Source data Start Marker

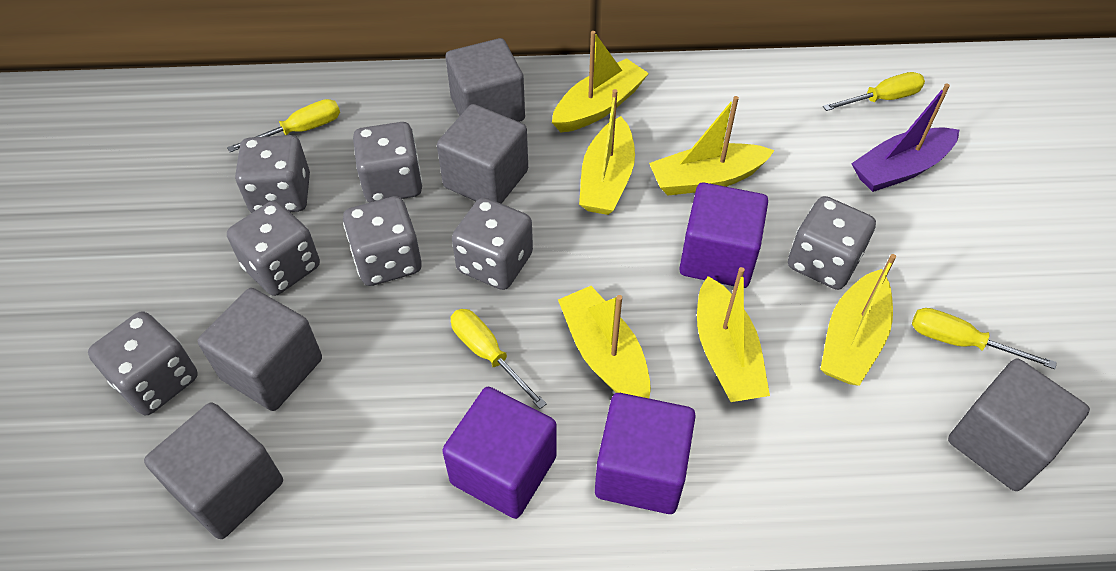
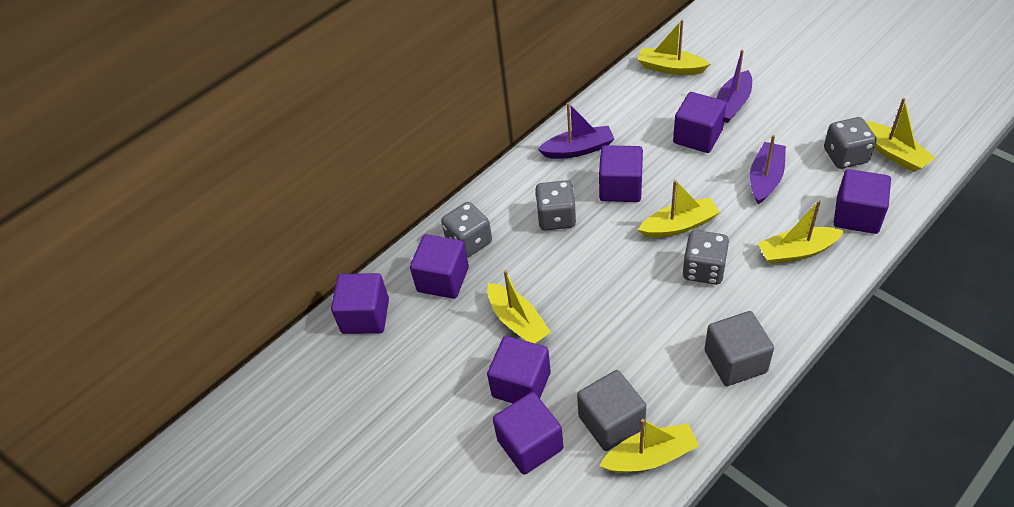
grey cube: 5 -> 2
grey dice: 7 -> 4
purple boat: 1 -> 3
purple cube: 3 -> 7
yellow screwdriver: 4 -> 0

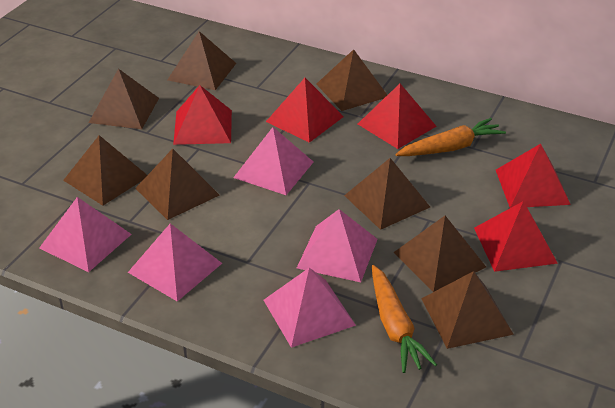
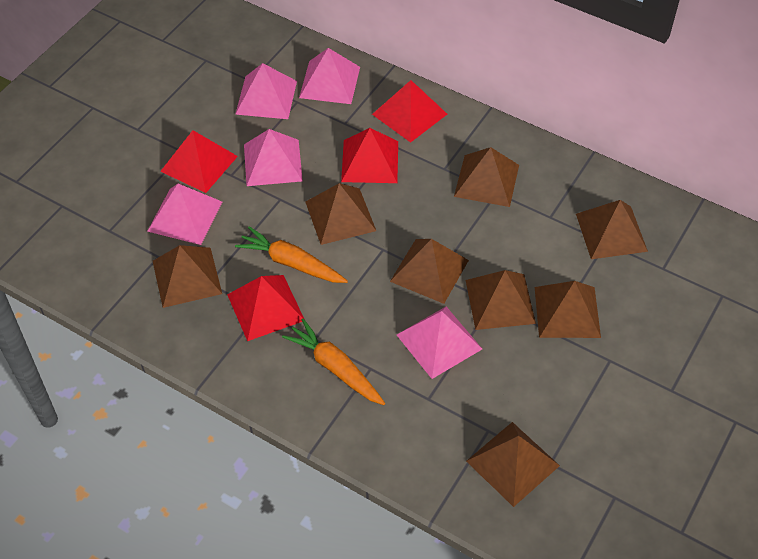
red pyramid: 5 -> 4

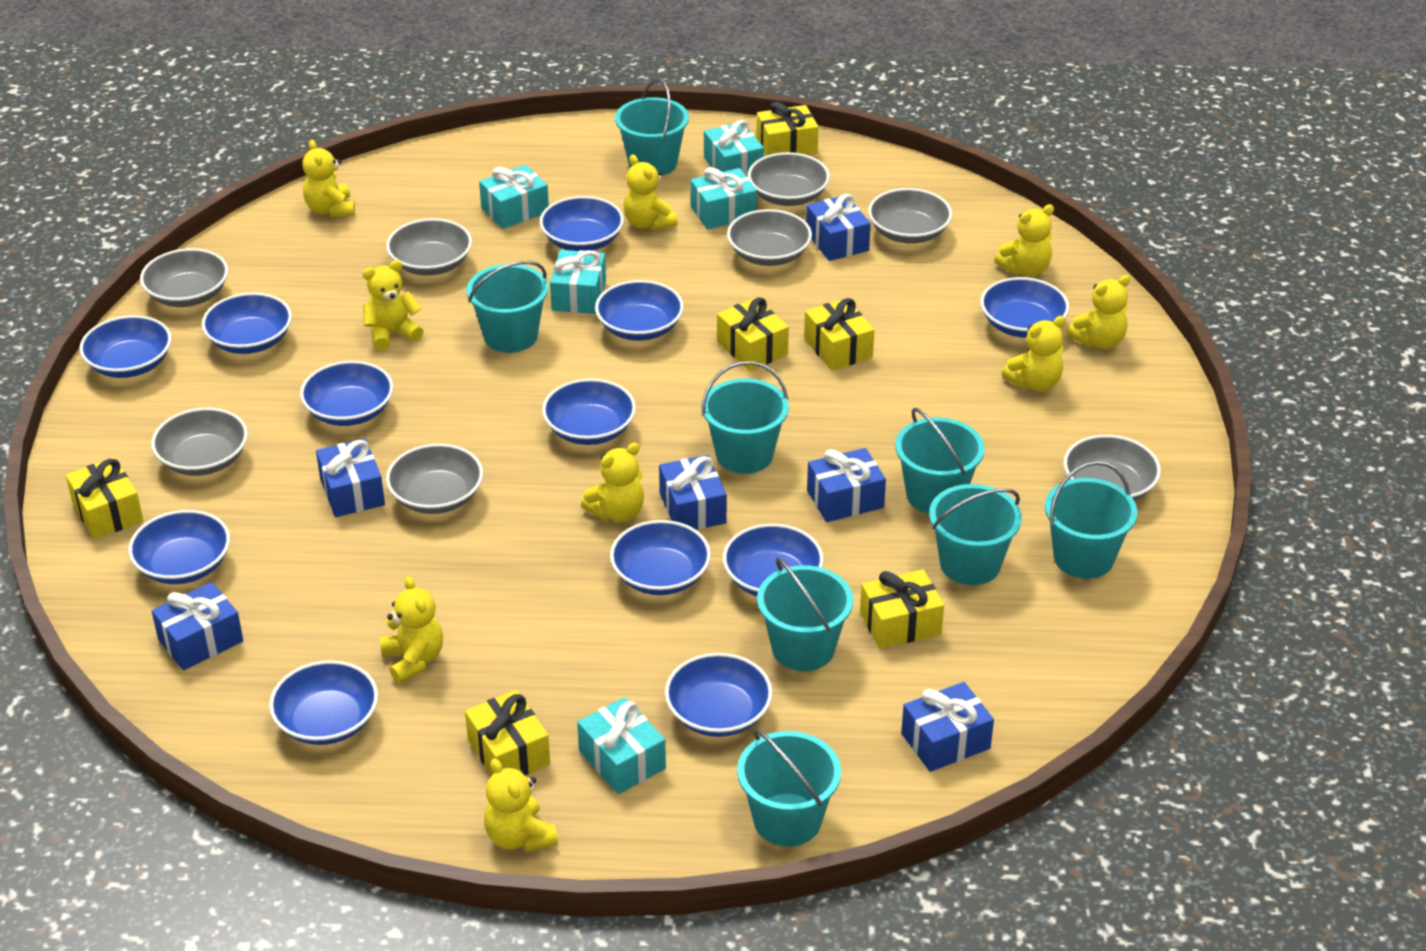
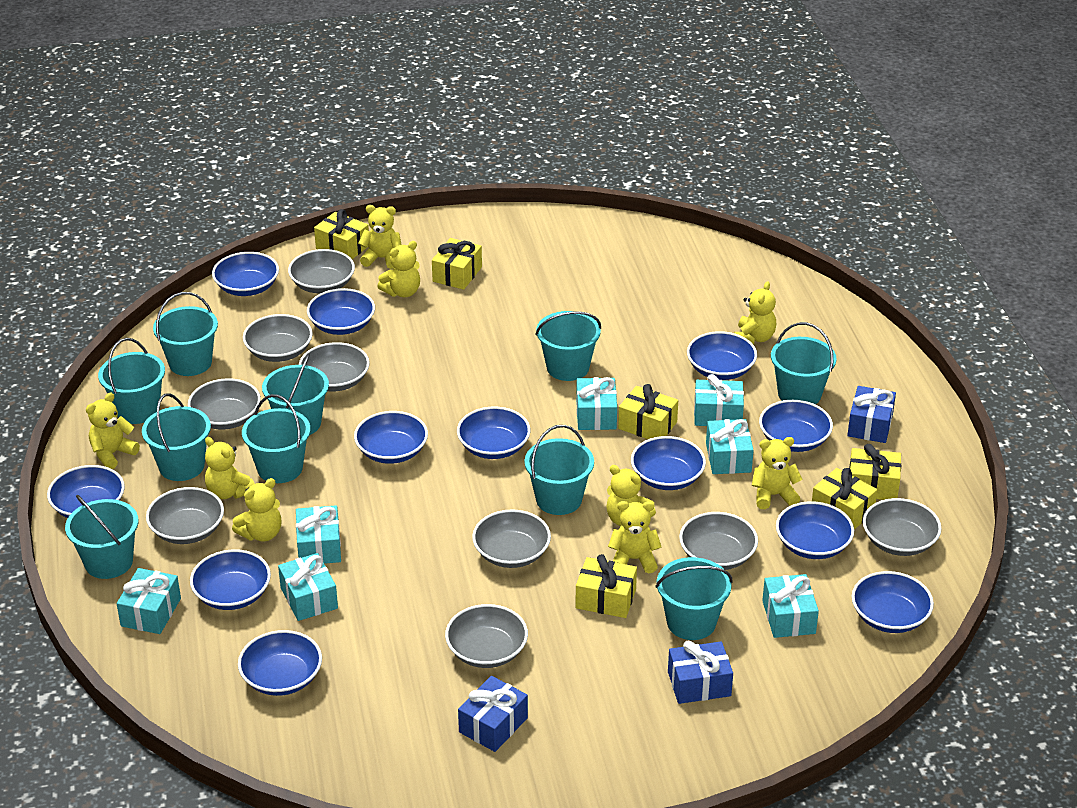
blue gift: 6 -> 3
grey bowl: 8 -> 9
turquoise bucket: 8 -> 10
turquoise gift: 5 -> 7

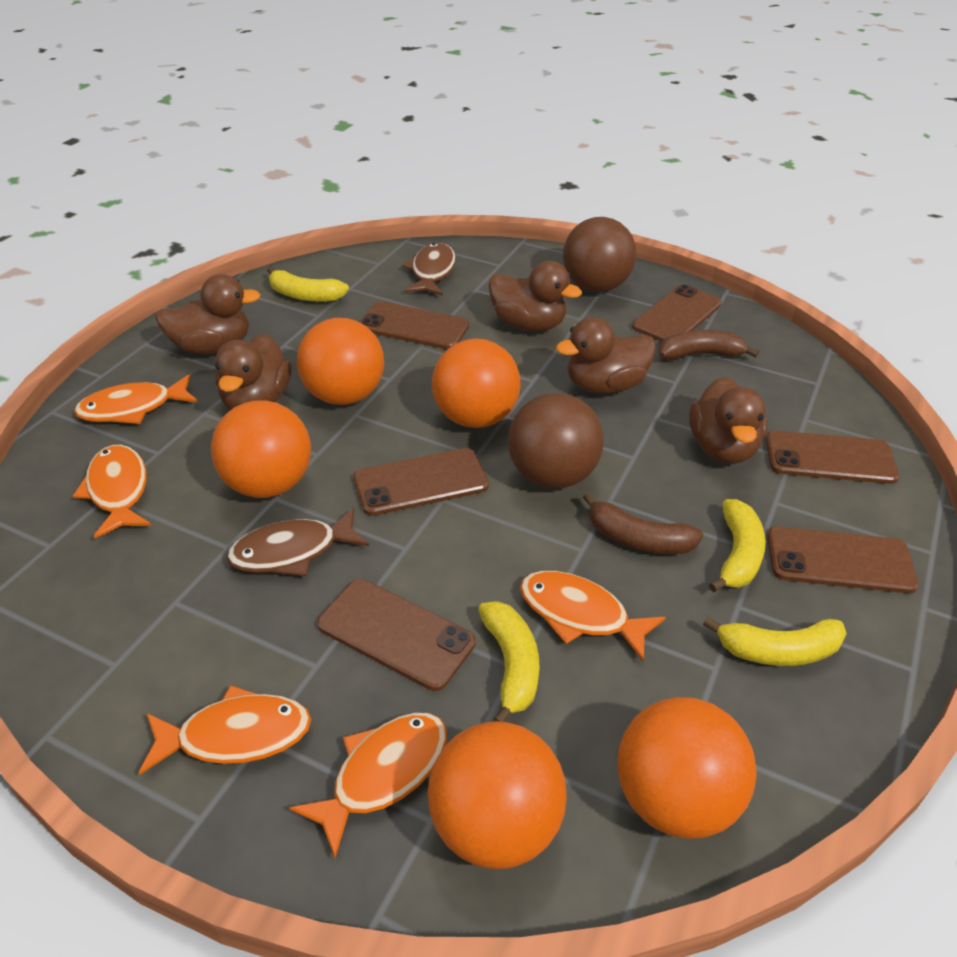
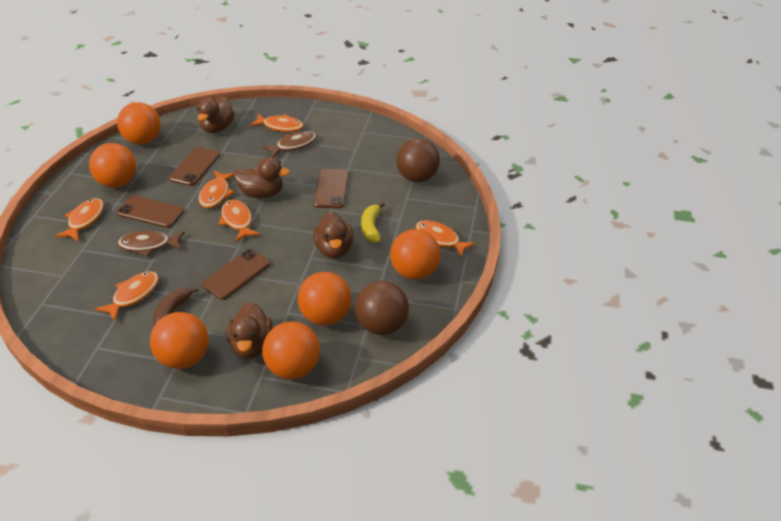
brown banana: 2 -> 1
brown duck: 5 -> 4
brown phone: 6 -> 4
orange ball: 5 -> 6
orange fish: 5 -> 6
yellow banana: 4 -> 1

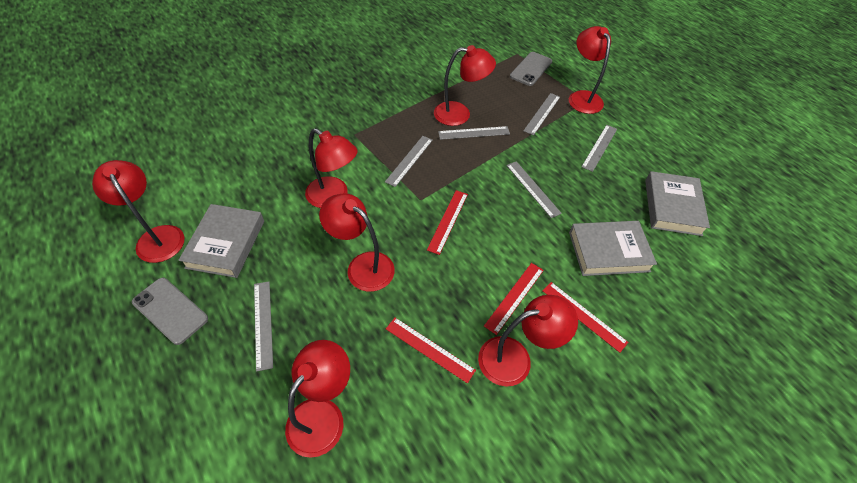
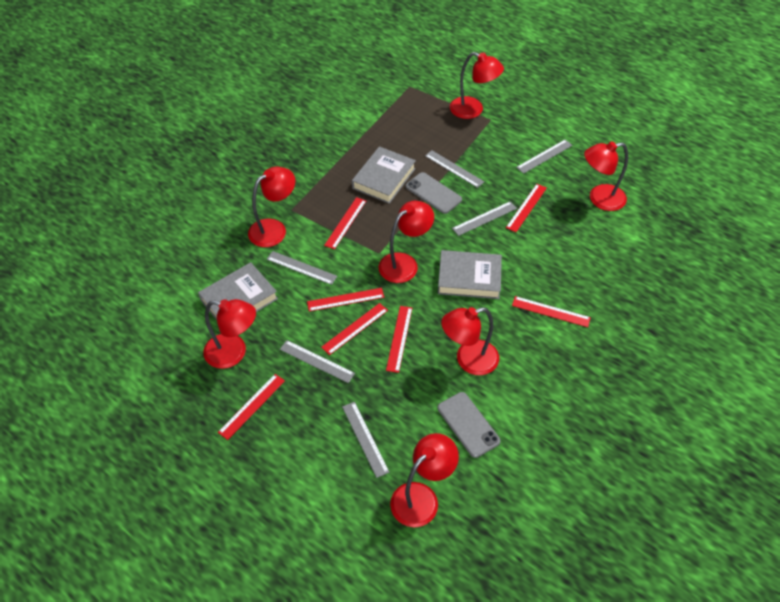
red ruler: 4 -> 7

Source data End Marker

> [Work instructions]
Beginning with the line containing "grey dice: 7 -> 4" and ending with the last line of the data above, repeat each line exactly. Include no pictures and no other lines.

> [Exercise solution]
grey dice: 7 -> 4
purple boat: 1 -> 3
purple cube: 3 -> 7
yellow screwdriver: 4 -> 0

red pyramid: 5 -> 4

blue gift: 6 -> 3
grey bowl: 8 -> 9
turquoise bucket: 8 -> 10
turquoise gift: 5 -> 7

brown banana: 2 -> 1
brown duck: 5 -> 4
brown phone: 6 -> 4
orange ball: 5 -> 6
orange fish: 5 -> 6
yellow banana: 4 -> 1

red ruler: 4 -> 7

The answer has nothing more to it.